What is required:
Reproduce every entry exactly and leave its pictures out.

[Scene edit records]
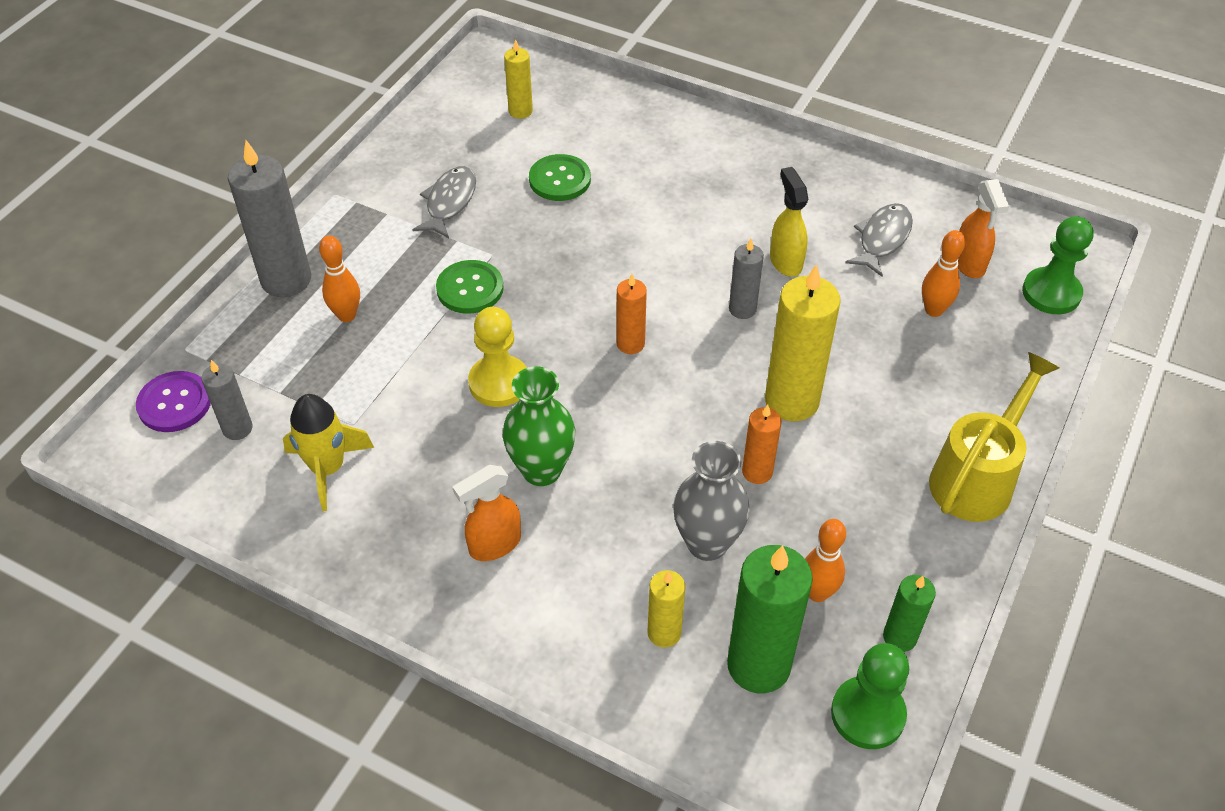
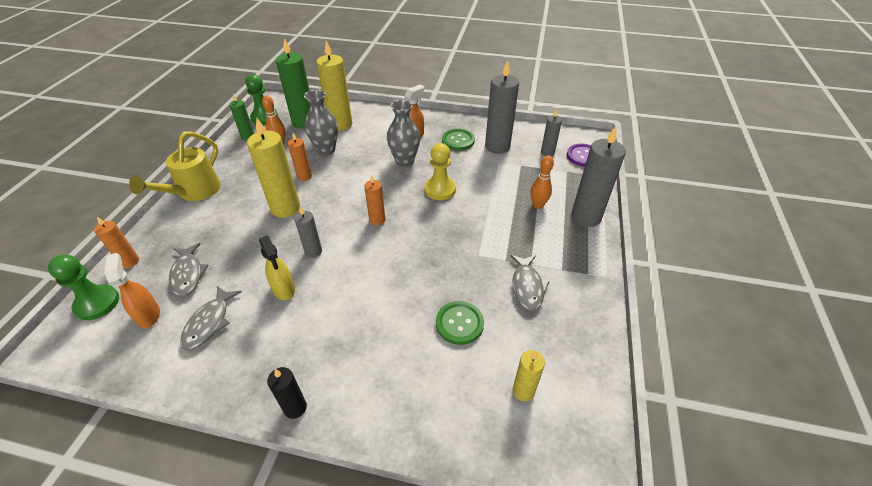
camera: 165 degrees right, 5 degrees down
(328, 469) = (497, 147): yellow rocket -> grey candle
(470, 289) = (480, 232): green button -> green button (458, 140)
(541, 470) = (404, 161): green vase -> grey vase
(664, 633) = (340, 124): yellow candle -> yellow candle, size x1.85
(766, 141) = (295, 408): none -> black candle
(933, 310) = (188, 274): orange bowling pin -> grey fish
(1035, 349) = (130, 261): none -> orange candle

Exercise solution:
camera: 165 degrees right, 5 degrees down
(328, 469) = (497, 147): yellow rocket -> grey candle
(470, 289) = (480, 232): green button -> green button (458, 140)
(541, 470) = (404, 161): green vase -> grey vase
(664, 633) = (340, 124): yellow candle -> yellow candle, size x1.85
(766, 141) = (295, 408): none -> black candle
(933, 310) = (188, 274): orange bowling pin -> grey fish
(1035, 349) = (130, 261): none -> orange candle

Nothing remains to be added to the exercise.